**WHAT TO WORK ON**
Write out exactly the lines from the one that contains "R20: 39k (GND, VB) -> 33k (GND, VB)" down to the last line of the material below, keeping both ends and omitting pictures.

**SUPPLIED RECORDS**
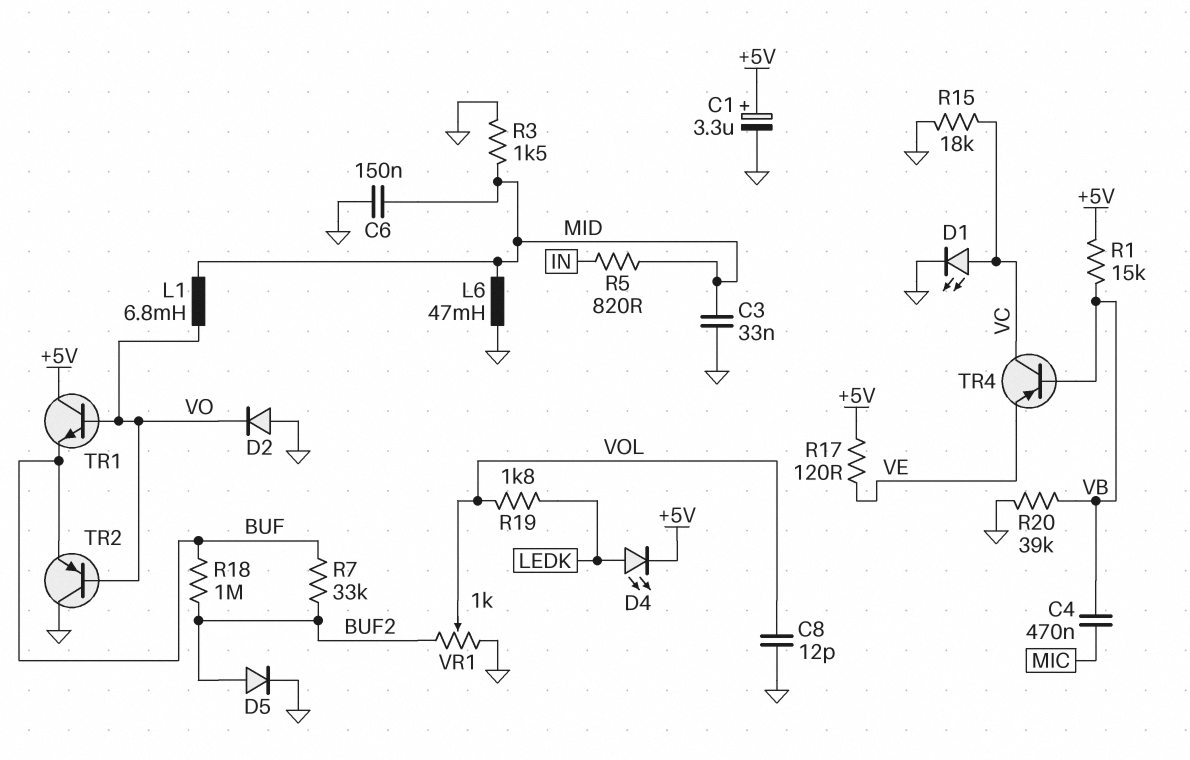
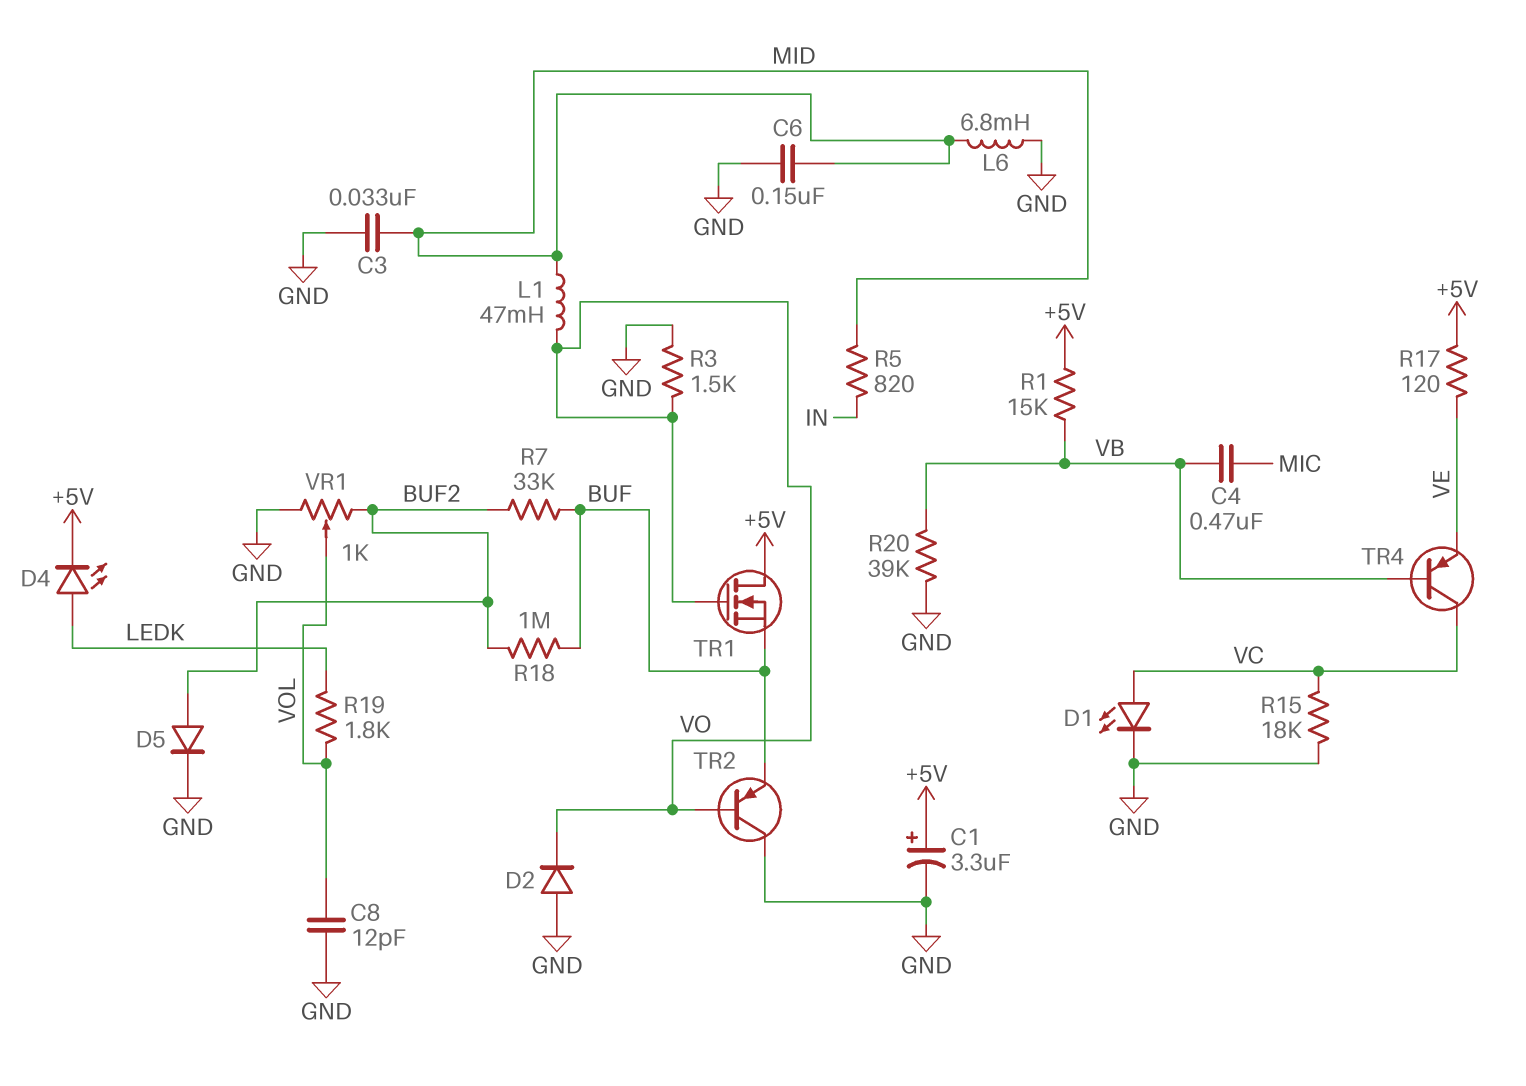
L1: 6.8mH (MID, VO) -> 47mH (MID, VO)
L6: 47mH (GND, MID) -> 6.8mH (GND, MID)
R3: 1.5k (GND, MID) -> 1.5k (GND, VO)
TR1: NPN (B VO, C +5V, E BUF) -> NMOS (G VO, D +5V, S BUF)

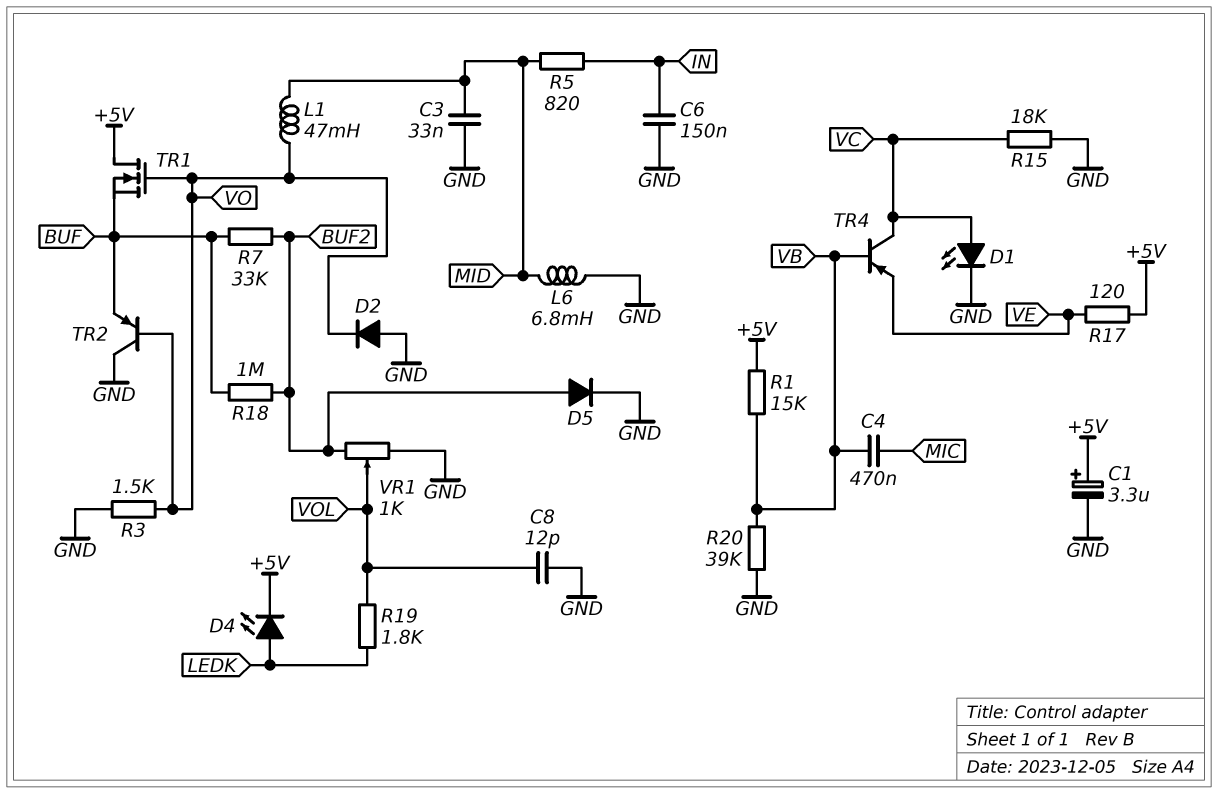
C6: 150nF (GND, MID) -> 150nF (GND, IN)

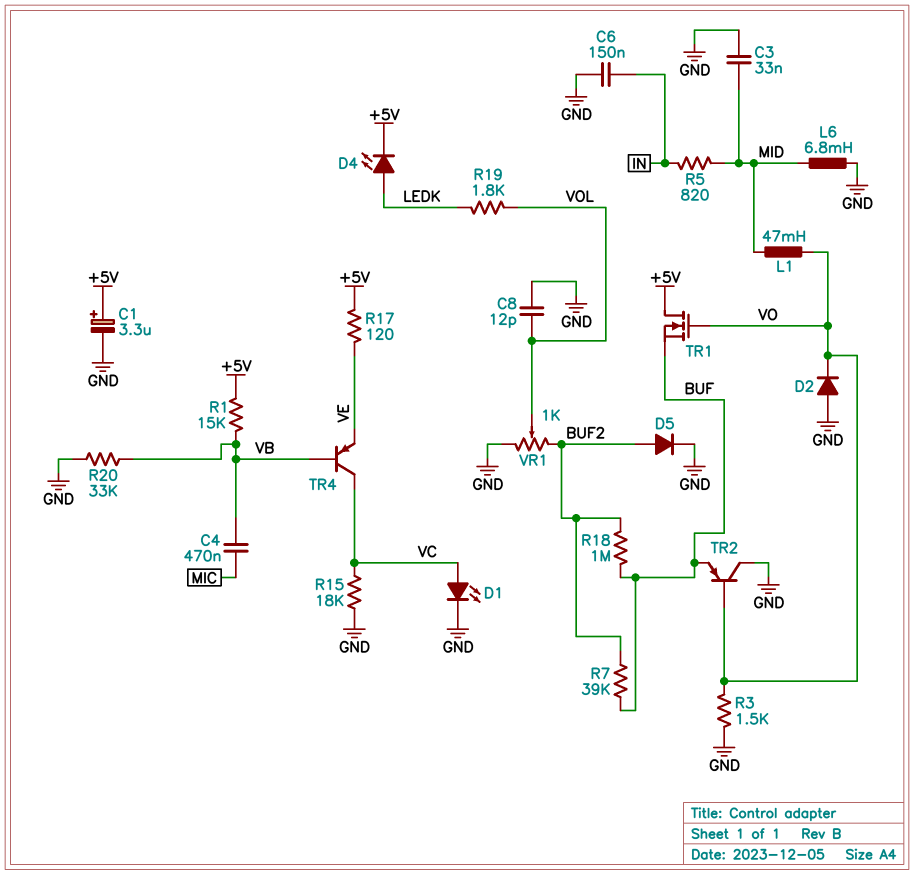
R7: 33k (BUF, BUF2) -> 39k (BUF, BUF2)
R20: 39k (GND, VB) -> 33k (GND, VB)

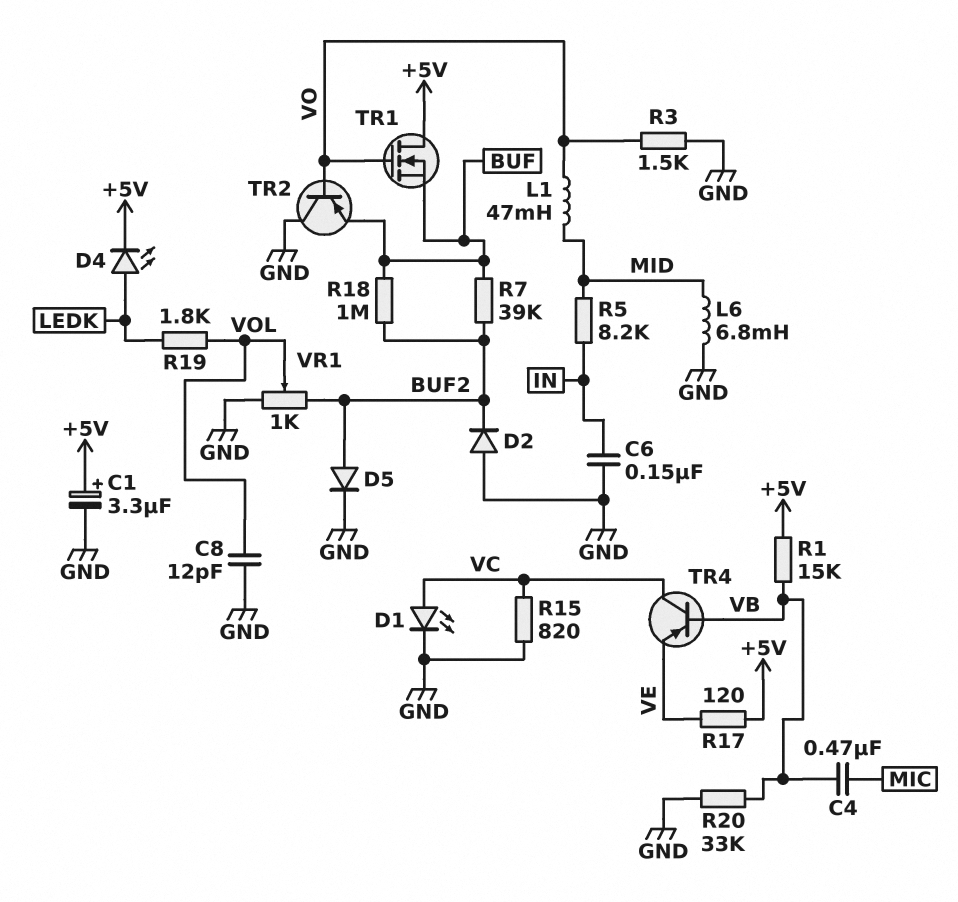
C3: 33nF (GND, MID) -> none
D2: diode (A GND, K VO) -> diode (A GND, K BUF2)
R5: 820 (IN, MID) -> 8.2k (IN, MID)
R15: 18k (GND, VC) -> 820 (GND, VC)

**WRITTEN ANSWER**
R20: 39k (GND, VB) -> 33k (GND, VB)

C3: 33nF (GND, MID) -> none
D2: diode (A GND, K VO) -> diode (A GND, K BUF2)
R5: 820 (IN, MID) -> 8.2k (IN, MID)
R15: 18k (GND, VC) -> 820 (GND, VC)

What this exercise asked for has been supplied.